Repeat verbatim, and only, the lines of the data below, beginning at the line that contains "R204: 680k (VDD, VTH) -> none" and stopping after the line that contains "R5: 33k (GND, VS) -> 33k (GND, U1/GP0)".

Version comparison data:
= Beginning of Section =
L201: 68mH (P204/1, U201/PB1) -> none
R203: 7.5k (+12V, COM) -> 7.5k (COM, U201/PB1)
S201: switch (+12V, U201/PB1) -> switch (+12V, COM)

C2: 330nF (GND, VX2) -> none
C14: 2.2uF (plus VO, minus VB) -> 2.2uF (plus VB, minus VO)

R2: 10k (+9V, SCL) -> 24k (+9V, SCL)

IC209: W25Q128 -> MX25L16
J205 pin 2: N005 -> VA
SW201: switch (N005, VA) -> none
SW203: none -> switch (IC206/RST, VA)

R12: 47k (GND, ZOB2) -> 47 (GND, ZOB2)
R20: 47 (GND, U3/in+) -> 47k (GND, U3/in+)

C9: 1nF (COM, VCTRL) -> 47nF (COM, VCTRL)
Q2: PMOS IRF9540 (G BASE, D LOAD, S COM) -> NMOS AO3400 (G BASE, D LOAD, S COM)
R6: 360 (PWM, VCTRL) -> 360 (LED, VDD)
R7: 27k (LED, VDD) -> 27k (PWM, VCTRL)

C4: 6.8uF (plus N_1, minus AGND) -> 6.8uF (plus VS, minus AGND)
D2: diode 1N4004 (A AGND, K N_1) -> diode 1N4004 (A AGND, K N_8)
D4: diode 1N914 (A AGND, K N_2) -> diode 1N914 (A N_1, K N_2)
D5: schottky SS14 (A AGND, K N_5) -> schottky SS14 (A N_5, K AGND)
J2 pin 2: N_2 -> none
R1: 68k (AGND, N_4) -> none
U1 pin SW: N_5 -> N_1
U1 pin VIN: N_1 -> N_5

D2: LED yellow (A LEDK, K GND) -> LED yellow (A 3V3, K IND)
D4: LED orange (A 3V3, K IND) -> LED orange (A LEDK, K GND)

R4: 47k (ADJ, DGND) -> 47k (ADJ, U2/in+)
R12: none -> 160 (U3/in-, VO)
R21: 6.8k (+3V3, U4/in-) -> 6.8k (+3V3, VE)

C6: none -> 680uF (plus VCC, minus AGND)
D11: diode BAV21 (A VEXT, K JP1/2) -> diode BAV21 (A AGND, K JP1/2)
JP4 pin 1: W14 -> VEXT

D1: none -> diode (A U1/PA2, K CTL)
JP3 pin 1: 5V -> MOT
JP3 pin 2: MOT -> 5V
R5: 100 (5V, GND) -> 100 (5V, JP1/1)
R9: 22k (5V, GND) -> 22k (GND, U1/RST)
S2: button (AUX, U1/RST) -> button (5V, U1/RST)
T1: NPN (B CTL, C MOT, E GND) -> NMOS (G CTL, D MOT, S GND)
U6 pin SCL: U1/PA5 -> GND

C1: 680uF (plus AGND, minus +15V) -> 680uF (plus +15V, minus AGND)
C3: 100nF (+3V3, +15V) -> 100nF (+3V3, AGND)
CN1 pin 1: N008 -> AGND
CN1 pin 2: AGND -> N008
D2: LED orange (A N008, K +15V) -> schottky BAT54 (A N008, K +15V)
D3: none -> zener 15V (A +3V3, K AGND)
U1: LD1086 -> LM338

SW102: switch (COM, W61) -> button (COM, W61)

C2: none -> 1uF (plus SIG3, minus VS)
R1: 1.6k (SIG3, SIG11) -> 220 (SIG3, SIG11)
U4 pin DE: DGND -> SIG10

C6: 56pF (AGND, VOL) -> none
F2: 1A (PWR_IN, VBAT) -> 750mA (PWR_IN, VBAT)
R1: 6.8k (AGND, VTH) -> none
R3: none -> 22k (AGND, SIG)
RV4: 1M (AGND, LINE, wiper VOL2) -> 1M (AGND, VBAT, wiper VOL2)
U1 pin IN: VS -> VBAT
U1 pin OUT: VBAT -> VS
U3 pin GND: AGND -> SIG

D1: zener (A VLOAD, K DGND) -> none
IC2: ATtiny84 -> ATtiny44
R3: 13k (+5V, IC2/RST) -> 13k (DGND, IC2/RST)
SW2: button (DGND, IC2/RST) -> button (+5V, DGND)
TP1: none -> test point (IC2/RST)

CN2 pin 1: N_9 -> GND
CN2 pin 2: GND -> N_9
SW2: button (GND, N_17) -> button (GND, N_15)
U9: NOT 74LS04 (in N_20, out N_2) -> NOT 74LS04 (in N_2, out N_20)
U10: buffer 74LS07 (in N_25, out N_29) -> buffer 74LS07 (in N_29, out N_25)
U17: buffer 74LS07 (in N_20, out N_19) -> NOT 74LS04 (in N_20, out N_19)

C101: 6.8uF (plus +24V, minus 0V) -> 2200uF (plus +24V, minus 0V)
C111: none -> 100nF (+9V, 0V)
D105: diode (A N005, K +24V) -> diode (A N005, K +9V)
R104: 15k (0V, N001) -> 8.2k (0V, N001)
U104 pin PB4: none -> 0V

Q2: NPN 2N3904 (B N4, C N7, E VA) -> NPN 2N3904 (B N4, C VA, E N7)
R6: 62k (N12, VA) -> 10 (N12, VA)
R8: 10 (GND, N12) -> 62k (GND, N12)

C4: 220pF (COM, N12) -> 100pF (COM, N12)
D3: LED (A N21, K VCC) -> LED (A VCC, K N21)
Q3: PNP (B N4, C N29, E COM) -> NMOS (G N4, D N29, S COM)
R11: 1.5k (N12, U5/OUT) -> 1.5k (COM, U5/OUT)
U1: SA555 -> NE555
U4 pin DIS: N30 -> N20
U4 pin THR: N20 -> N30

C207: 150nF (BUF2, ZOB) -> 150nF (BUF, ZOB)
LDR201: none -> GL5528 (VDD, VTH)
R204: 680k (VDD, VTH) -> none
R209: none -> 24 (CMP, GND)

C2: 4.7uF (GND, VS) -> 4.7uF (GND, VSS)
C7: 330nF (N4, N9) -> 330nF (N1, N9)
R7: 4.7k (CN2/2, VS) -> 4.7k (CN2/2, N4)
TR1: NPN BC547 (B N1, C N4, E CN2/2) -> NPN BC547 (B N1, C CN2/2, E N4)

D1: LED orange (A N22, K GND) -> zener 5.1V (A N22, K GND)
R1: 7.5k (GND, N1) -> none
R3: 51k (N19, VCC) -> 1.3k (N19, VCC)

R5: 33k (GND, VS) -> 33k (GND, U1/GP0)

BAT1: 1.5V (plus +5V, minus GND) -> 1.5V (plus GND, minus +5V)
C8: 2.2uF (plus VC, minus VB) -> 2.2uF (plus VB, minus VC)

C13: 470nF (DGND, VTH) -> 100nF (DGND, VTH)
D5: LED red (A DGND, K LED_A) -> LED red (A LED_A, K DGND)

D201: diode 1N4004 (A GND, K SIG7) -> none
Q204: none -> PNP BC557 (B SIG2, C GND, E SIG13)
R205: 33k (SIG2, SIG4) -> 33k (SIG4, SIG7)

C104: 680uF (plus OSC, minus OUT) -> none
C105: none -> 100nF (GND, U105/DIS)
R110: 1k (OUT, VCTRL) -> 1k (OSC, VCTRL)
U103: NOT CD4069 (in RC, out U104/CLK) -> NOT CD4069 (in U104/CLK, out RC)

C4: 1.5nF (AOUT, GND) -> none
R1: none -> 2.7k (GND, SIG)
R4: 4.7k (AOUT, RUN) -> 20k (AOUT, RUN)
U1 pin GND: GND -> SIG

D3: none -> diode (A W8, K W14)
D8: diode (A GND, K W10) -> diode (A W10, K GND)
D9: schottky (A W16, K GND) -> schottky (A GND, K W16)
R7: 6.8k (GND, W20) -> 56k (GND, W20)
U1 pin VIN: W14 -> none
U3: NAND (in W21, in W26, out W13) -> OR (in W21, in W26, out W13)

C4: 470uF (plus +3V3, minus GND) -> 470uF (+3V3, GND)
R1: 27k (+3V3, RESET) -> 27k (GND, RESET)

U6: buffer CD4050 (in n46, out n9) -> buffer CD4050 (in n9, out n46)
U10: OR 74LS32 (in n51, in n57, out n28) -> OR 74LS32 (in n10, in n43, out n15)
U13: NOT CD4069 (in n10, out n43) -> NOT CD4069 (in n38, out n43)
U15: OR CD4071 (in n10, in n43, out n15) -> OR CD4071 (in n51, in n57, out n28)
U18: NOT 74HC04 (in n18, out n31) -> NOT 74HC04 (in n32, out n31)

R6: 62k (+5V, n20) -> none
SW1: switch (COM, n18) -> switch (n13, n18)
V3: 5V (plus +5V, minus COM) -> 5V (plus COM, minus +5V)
= End of Section =
#### [Exercise output]
R204: 680k (VDD, VTH) -> none
R209: none -> 24 (CMP, GND)

C2: 4.7uF (GND, VS) -> 4.7uF (GND, VSS)
C7: 330nF (N4, N9) -> 330nF (N1, N9)
R7: 4.7k (CN2/2, VS) -> 4.7k (CN2/2, N4)
TR1: NPN BC547 (B N1, C N4, E CN2/2) -> NPN BC547 (B N1, C CN2/2, E N4)

D1: LED orange (A N22, K GND) -> zener 5.1V (A N22, K GND)
R1: 7.5k (GND, N1) -> none
R3: 51k (N19, VCC) -> 1.3k (N19, VCC)

R5: 33k (GND, VS) -> 33k (GND, U1/GP0)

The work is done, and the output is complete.